> **Job**
Copy word for word everything in the records from the line containing "gray square: moved 2 px down" down to the line containing "gray L-shape: moved 1 px left, 2 px up", including both of those lines. Leave the pictures out.

> **Entries supplied**

▼

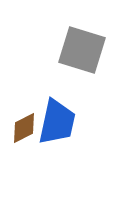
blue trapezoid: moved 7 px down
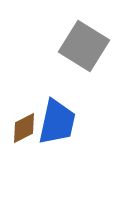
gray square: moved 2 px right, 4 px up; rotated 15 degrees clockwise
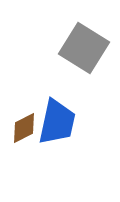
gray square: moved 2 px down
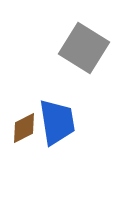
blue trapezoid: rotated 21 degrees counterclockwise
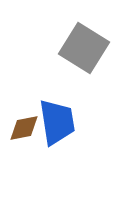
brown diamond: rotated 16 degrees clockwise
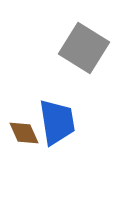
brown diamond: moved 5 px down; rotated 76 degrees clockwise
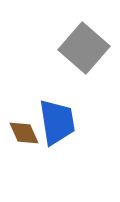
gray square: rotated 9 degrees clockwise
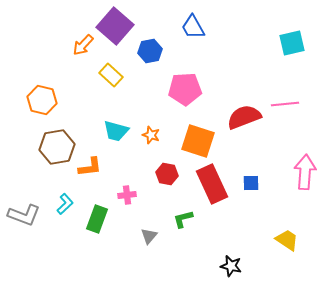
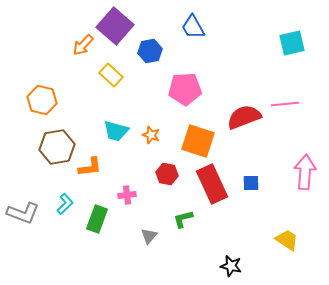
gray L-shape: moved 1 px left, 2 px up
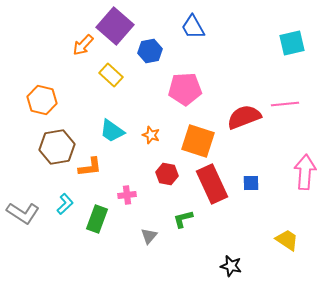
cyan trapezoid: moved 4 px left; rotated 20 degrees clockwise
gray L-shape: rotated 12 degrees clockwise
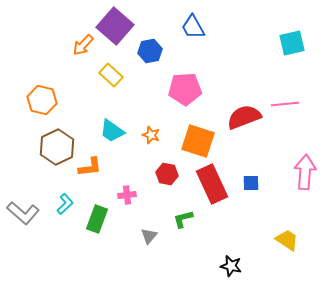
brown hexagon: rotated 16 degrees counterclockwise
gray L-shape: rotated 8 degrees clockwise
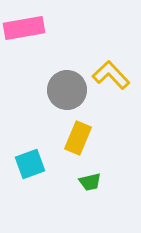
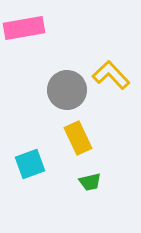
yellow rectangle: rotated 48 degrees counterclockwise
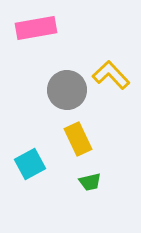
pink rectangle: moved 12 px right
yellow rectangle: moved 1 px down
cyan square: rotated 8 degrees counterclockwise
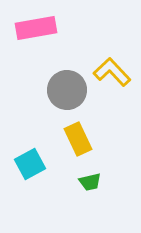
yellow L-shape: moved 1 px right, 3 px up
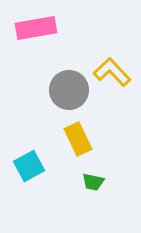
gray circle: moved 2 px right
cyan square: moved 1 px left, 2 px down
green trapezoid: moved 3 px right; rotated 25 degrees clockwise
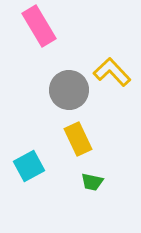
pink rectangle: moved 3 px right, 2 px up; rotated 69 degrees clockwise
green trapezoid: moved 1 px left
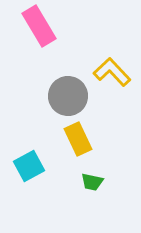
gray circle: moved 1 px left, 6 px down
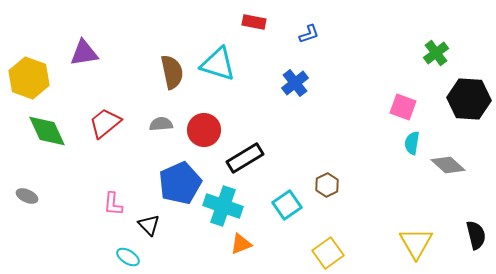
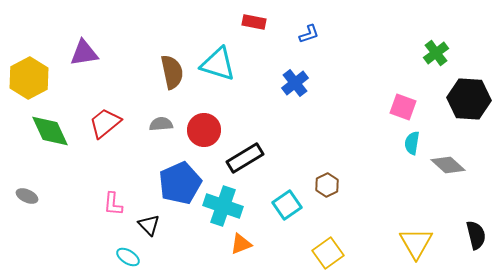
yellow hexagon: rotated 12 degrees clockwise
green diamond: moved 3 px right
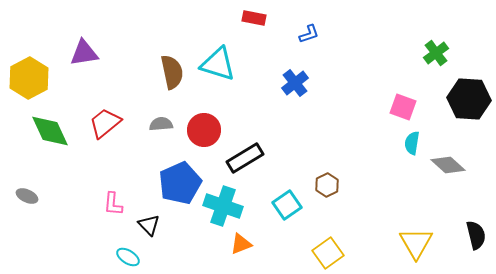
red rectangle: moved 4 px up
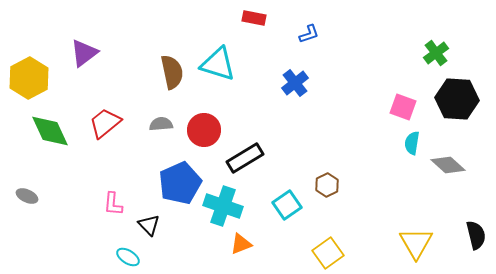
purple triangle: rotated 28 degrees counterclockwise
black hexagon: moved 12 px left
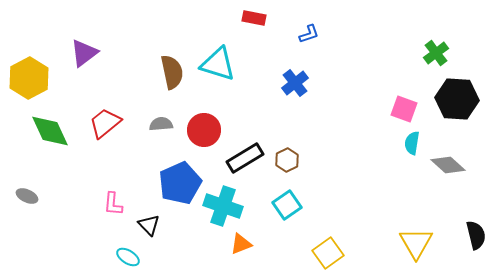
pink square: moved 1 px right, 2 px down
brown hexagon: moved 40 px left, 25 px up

▲
▼

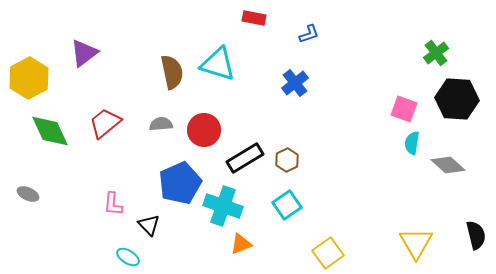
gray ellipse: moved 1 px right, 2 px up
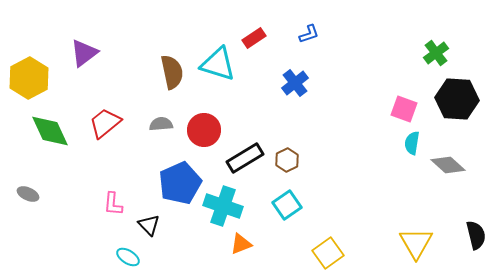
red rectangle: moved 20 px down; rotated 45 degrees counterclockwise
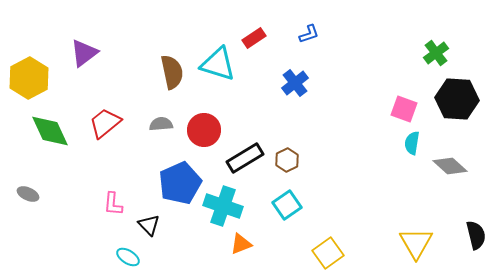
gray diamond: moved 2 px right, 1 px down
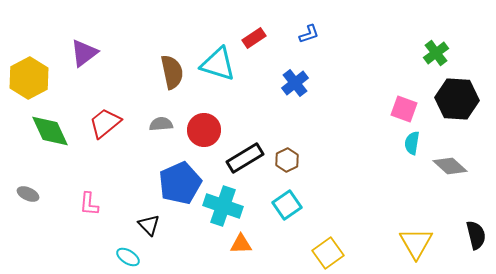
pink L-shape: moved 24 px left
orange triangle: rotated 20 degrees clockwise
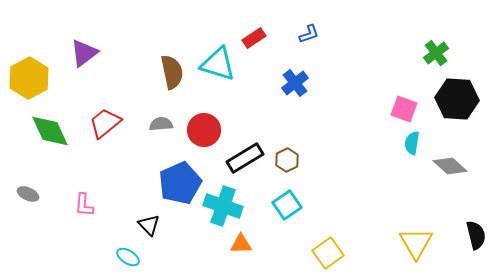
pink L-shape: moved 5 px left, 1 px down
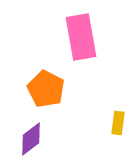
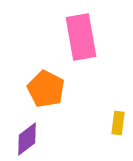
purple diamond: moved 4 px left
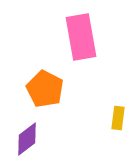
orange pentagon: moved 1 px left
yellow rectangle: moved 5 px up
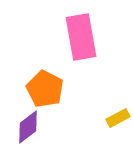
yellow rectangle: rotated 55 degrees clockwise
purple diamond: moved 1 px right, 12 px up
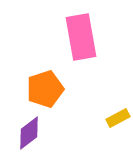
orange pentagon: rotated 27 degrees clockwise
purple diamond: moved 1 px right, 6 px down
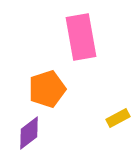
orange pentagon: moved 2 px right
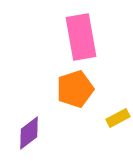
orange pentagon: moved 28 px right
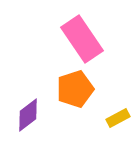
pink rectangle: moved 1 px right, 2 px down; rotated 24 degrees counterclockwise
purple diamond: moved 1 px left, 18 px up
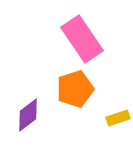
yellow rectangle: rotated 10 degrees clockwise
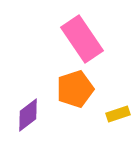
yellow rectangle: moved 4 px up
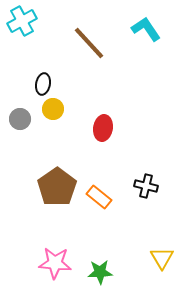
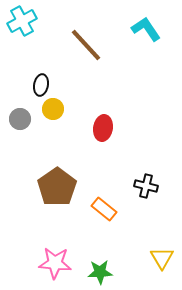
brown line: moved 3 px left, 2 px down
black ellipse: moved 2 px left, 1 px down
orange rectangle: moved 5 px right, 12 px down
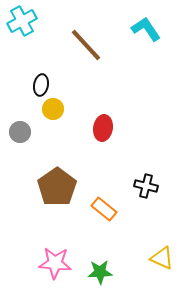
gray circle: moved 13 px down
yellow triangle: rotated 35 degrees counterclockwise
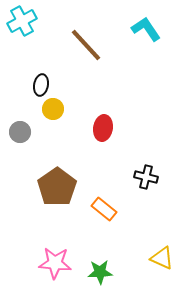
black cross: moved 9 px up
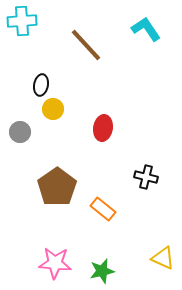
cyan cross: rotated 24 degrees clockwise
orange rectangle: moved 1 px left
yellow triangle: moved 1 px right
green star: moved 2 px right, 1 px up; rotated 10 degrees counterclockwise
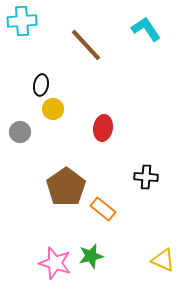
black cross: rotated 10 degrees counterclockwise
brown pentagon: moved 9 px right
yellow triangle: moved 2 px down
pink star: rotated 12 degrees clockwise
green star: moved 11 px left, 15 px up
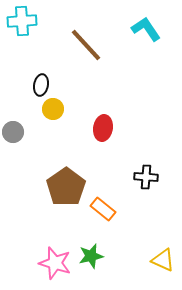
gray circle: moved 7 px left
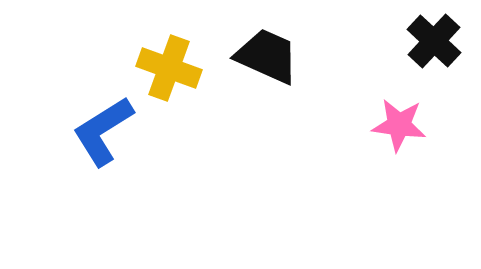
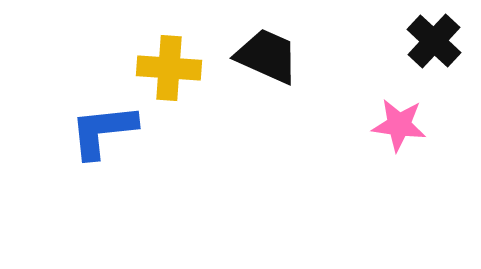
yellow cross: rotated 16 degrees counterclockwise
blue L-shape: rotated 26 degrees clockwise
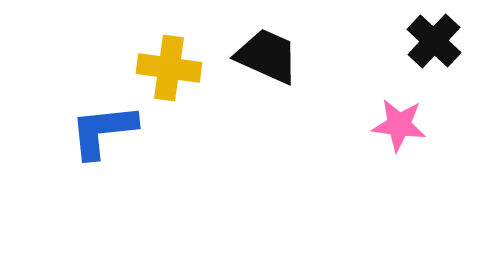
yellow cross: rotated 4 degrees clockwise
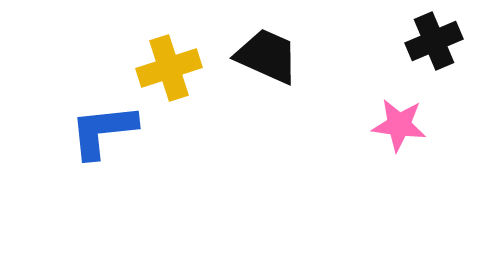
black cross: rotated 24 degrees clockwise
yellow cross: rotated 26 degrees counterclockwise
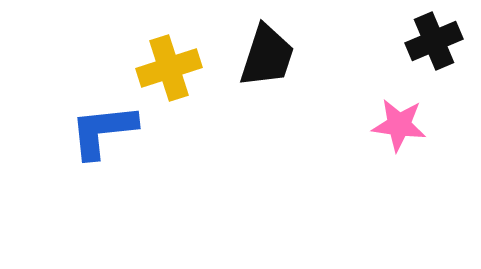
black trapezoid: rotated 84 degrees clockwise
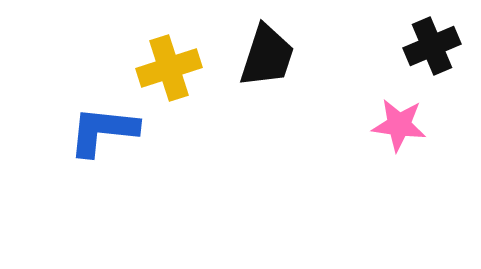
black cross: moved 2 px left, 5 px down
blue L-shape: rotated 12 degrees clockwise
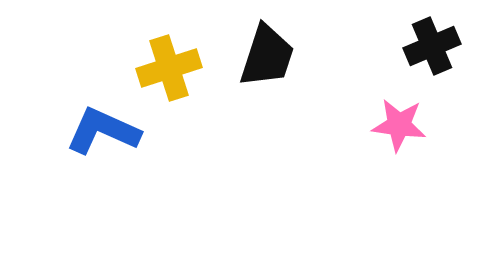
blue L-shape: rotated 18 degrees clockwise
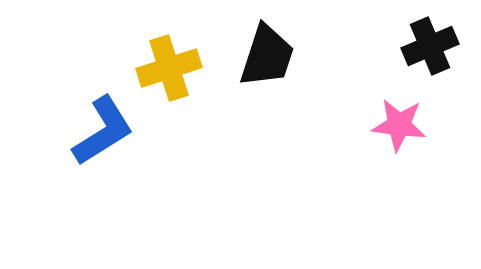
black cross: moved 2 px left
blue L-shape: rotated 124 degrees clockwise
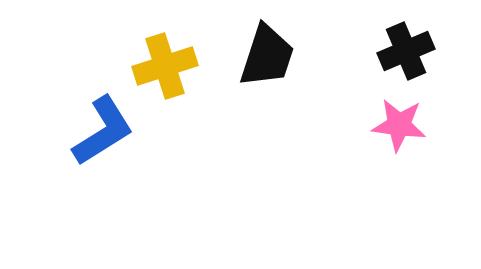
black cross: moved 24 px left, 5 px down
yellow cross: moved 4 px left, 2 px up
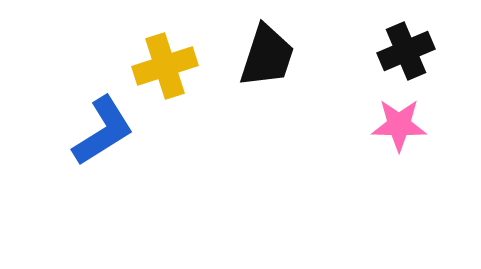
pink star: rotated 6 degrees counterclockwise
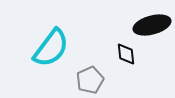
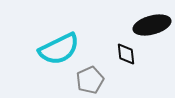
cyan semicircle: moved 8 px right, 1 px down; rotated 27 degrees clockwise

▲

> **Response**
gray square: moved 2 px down
blue trapezoid: rotated 21 degrees counterclockwise
brown diamond: rotated 16 degrees clockwise
brown diamond: moved 5 px down; rotated 76 degrees clockwise
gray square: rotated 9 degrees clockwise
gray L-shape: moved 1 px left, 2 px up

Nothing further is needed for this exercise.